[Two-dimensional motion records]

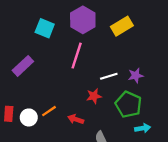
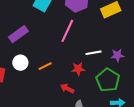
orange line: (49, 111) -> (45, 66), moved
white circle: (29, 117) -> (20, 63), moved
red arrow: (76, 119) -> (67, 88), moved

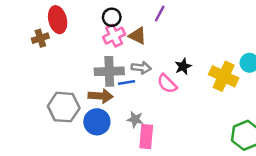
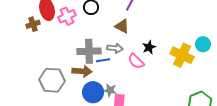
pink cross: (114, 36) -> (67, 16), moved
brown triangle: (138, 36) -> (122, 26), moved
blue circle: (97, 122) -> (93, 92), moved

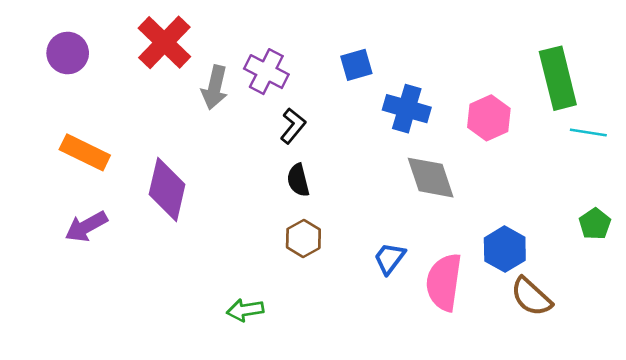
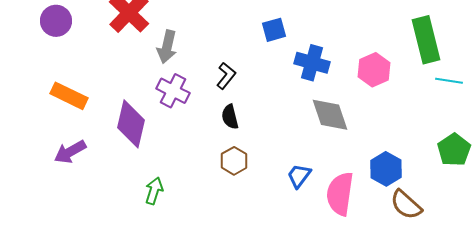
purple cross: (266, 72) -> (173, 91), moved
green pentagon: (595, 224) -> (454, 150), size x1.4
green arrow: (245, 310) -> (154, 191), moved, turned 116

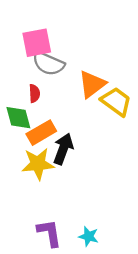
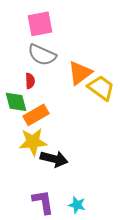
pink square: (37, 43) -> (40, 24), moved
black arrow: (63, 149) -> (54, 159), moved, turned 84

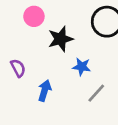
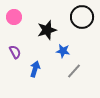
pink circle: (34, 16) -> (14, 17), moved

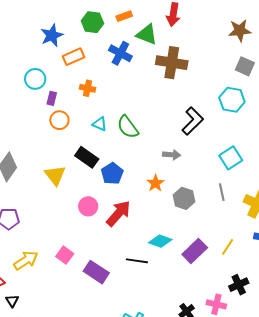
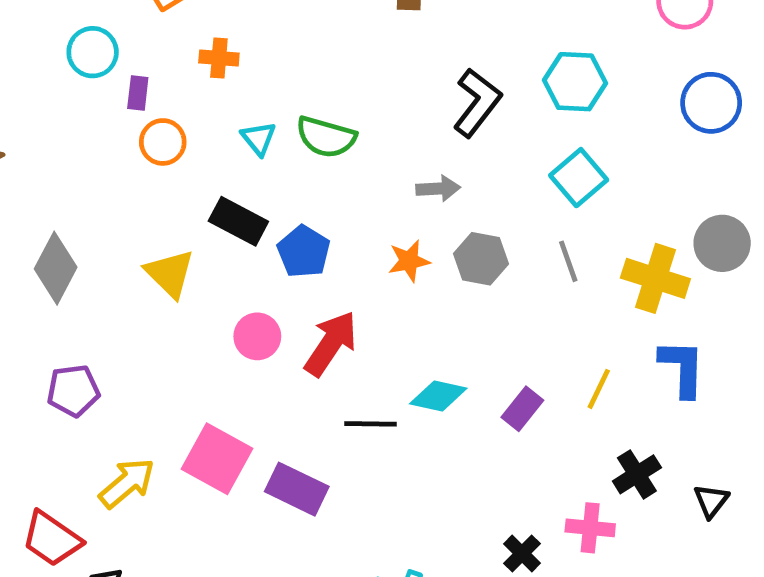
cyan hexagon: (232, 100) -> (575, 82), moved
cyan triangle: (100, 124) -> (259, 138), turned 35
green semicircle: (128, 127) -> (326, 137), turned -30
orange star: (155, 183) -> (409, 261), turned 30
gray hexagon: (184, 198) -> (481, 259), moved
purple rectangle: (195, 251) -> (522, 409), size x0.7
pink square: (65, 255) -> (217, 459), size x1.6
black line: (137, 261) -> (371, 424), moved

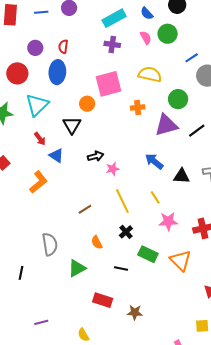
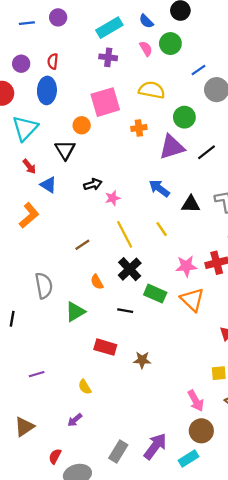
pink star: (168, 221) -> (186, 266), moved
black cross: (126, 232) -> (130, 269), size x1.5

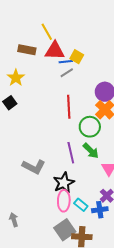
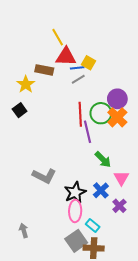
brown rectangle: (27, 50) -> (44, 70), moved
green circle: (90, 127) -> (101, 113), moved
purple line: (71, 153) -> (87, 132), moved
cyan rectangle: (81, 205) -> (93, 225), moved
blue cross: (100, 210) -> (101, 190), moved, turned -35

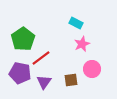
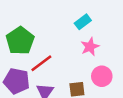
cyan rectangle: (76, 23) -> (83, 22), turned -64

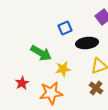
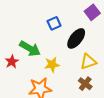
black ellipse: (87, 43) -> (76, 38), turned -45
red star: (22, 83) -> (12, 62), moved

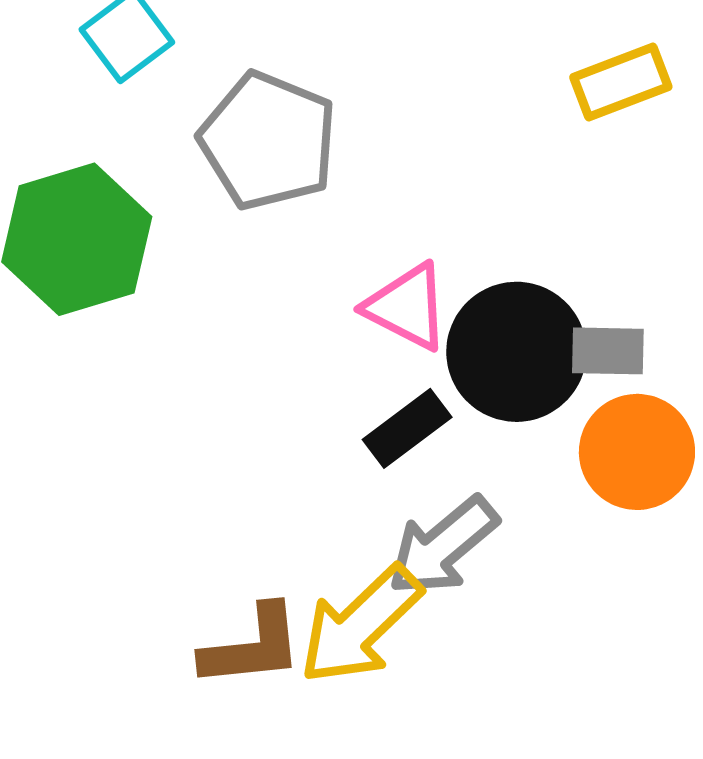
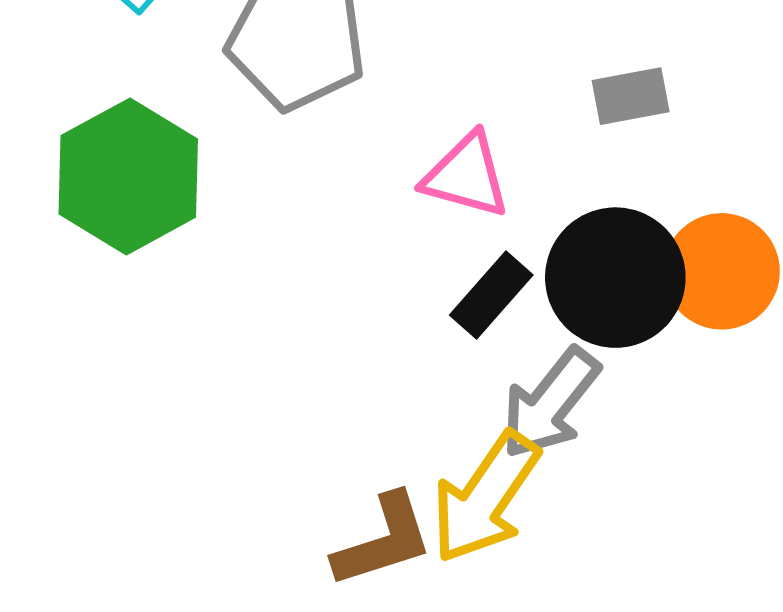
gray rectangle: (608, 351) -> (631, 96), moved
black circle: (516, 352) -> (615, 278), moved

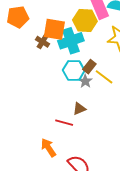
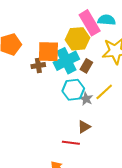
brown cross: (42, 42) -> (38, 66), turned -32
brown rectangle: (89, 67) -> (86, 66), moved
yellow line: (104, 77) -> (104, 92), turned -72

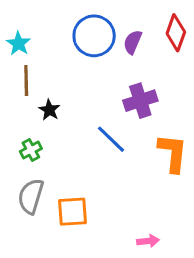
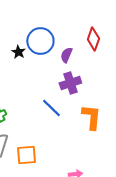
purple semicircle: (133, 42) -> (66, 55), moved
black star: (49, 110) -> (18, 52), moved

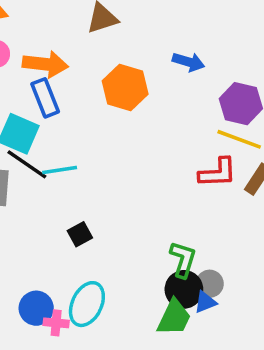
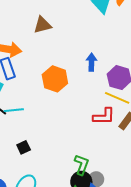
blue arrow: (189, 62) -> (91, 62), moved, turned -108
orange hexagon: (125, 87) -> (55, 79), moved

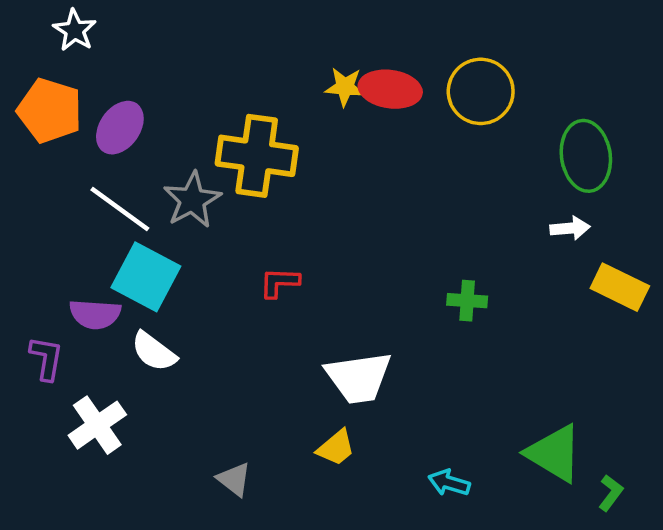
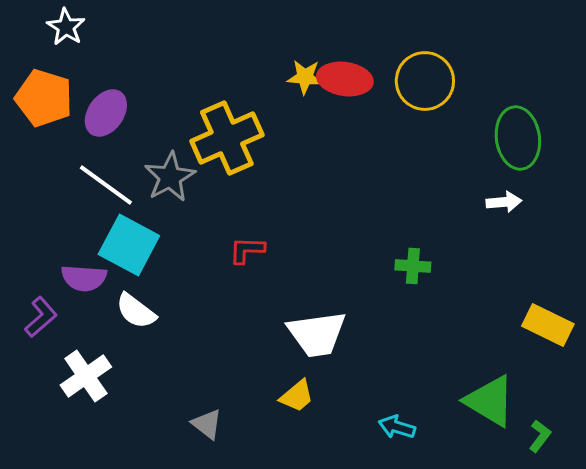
yellow cross: (257, 156) -> (227, 138), turned -32
yellow rectangle: (620, 287) -> (548, 325), moved
purple L-shape: (46, 358) -> (41, 317), turned 39

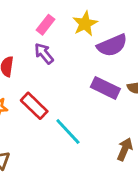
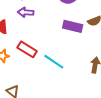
purple arrow: (44, 53) -> (26, 12), turned -35

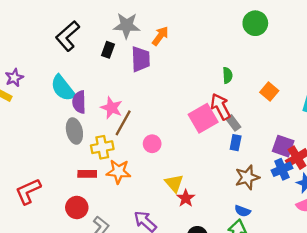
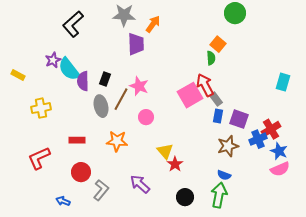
black rectangle: (108, 50) -> (105, 79), moved
purple star: (14, 78) -> (53, 60), moved
orange square: (269, 92) -> (218, 44), moved
pink star: (112, 108) -> (139, 86), moved
gray ellipse: (74, 131) -> (101, 106), moved
purple square: (283, 146) -> (239, 119), moved
yellow cross: (102, 147) -> (41, 108), moved
red rectangle: (87, 174) -> (77, 140), moved

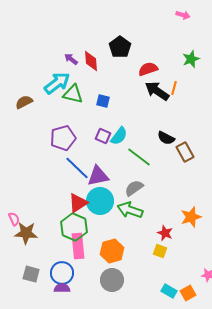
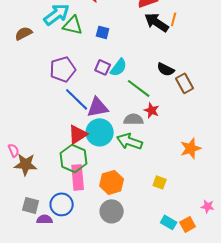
gray semicircle: (134, 188) -> (134, 119), turned 36
red star: (165, 233) -> (152, 110), moved
purple semicircle: (62, 288) -> (45, 219), moved

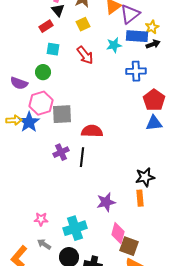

**Task details**
Without altering anything, output all the lines above but none of the images.

**Problem solution**
orange line: (49, 111) -> (45, 66), moved
white circle: (29, 117) -> (20, 63), moved
red arrow: (76, 119) -> (67, 88), moved

pink cross: (114, 36) -> (67, 16), moved
brown triangle: (138, 36) -> (122, 26), moved
blue circle: (97, 122) -> (93, 92), moved

purple cross: (266, 72) -> (173, 91), moved
green pentagon: (595, 224) -> (454, 150), size x1.4
green arrow: (245, 310) -> (154, 191), moved, turned 116

pink square: (37, 43) -> (40, 24), moved
black arrow: (63, 149) -> (54, 159), moved, turned 84

pink circle: (34, 16) -> (14, 17), moved

cyan hexagon: (232, 100) -> (575, 82), moved
cyan triangle: (100, 124) -> (259, 138), turned 35
green semicircle: (128, 127) -> (326, 137), turned -30
orange star: (155, 183) -> (409, 261), turned 30
gray hexagon: (184, 198) -> (481, 259), moved
purple rectangle: (195, 251) -> (522, 409), size x0.7
pink square: (65, 255) -> (217, 459), size x1.6
black line: (137, 261) -> (371, 424), moved

pink star: (168, 221) -> (186, 266), moved
black cross: (126, 232) -> (130, 269), size x1.5

brown rectangle: (27, 50) -> (44, 70), moved
green circle: (90, 127) -> (101, 113), moved
purple line: (71, 153) -> (87, 132), moved
cyan rectangle: (81, 205) -> (93, 225), moved
blue cross: (100, 210) -> (101, 190), moved, turned -35

cyan rectangle: (76, 23) -> (83, 22), turned -64

black ellipse: (87, 43) -> (76, 38), turned -45
red star: (22, 83) -> (12, 62), moved

gray rectangle: (608, 351) -> (631, 96), moved
black circle: (516, 352) -> (615, 278), moved

brown cross: (42, 42) -> (38, 66), turned -32
brown rectangle: (89, 67) -> (86, 66), moved
yellow line: (104, 77) -> (104, 92), turned -72

purple semicircle: (133, 42) -> (66, 55), moved
black star: (49, 110) -> (18, 52), moved

blue arrow: (189, 62) -> (91, 62), moved, turned -108
orange hexagon: (125, 87) -> (55, 79), moved

yellow cross: (257, 156) -> (227, 138), turned -32
yellow rectangle: (620, 287) -> (548, 325), moved
purple L-shape: (46, 358) -> (41, 317), turned 39

purple arrow: (44, 53) -> (26, 12), turned -35

black rectangle: (108, 50) -> (105, 79), moved
purple star: (14, 78) -> (53, 60), moved
orange square: (269, 92) -> (218, 44), moved
pink star: (112, 108) -> (139, 86), moved
gray ellipse: (74, 131) -> (101, 106), moved
purple square: (283, 146) -> (239, 119), moved
yellow cross: (102, 147) -> (41, 108), moved
red rectangle: (87, 174) -> (77, 140), moved

gray semicircle: (134, 188) -> (134, 119), turned 36
red star: (165, 233) -> (152, 110), moved
purple semicircle: (62, 288) -> (45, 219), moved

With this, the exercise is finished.